* _TASK TO COMPLETE_
In the data below, how many lines include the word "brick"? Give only the number.

-------- INPUT FOR THIS TASK

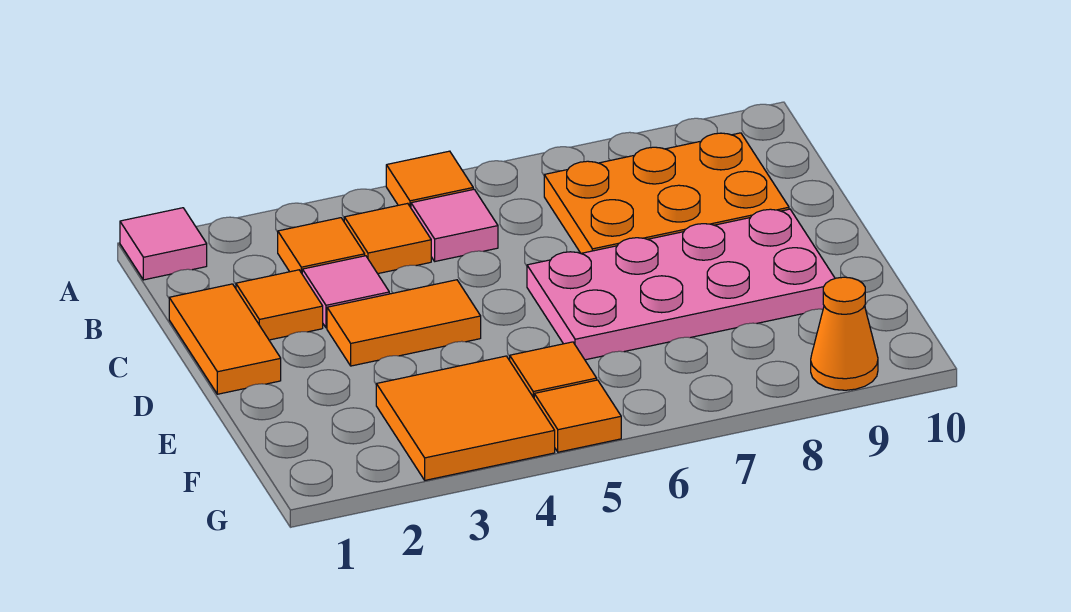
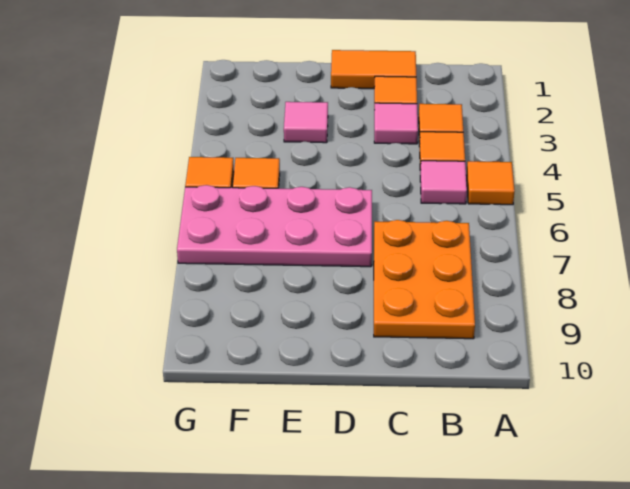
pink tile A1 level 1 -> pink tile E3 level 1
orange tile D3:D4 level 1 -> none
pink plate D6:E9 level 1 -> pink plate D6:G7 level 1
orange tile F3:G4 level 1 -> none
orange cone G9 level 1 -> none

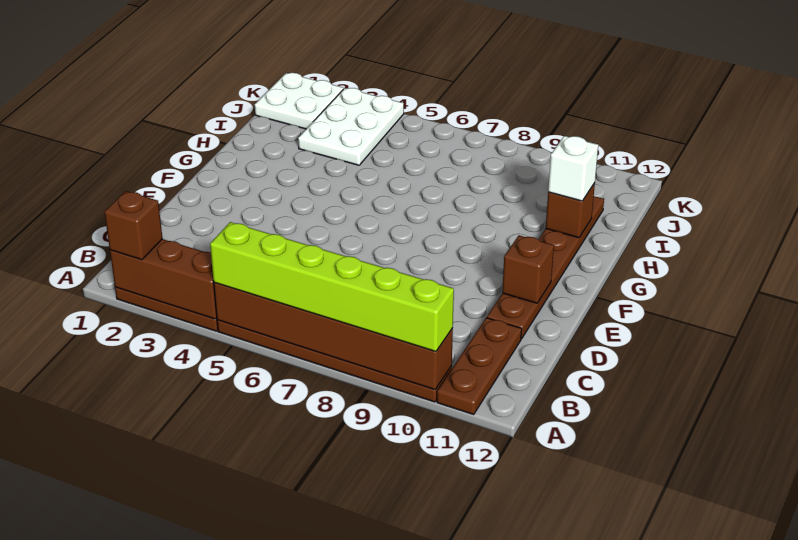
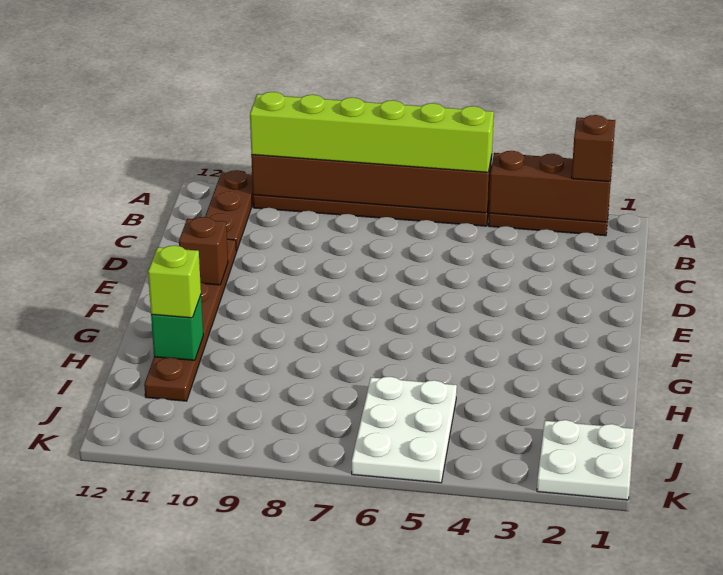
brown brick H11 level 2 -> green brick H11 level 2
white brick H11 level 3 -> lime brick H11 level 3
white plate I3:K4 level 1 -> white plate I5:K6 level 1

----------------

* _WRITTEN RESPONSE_
2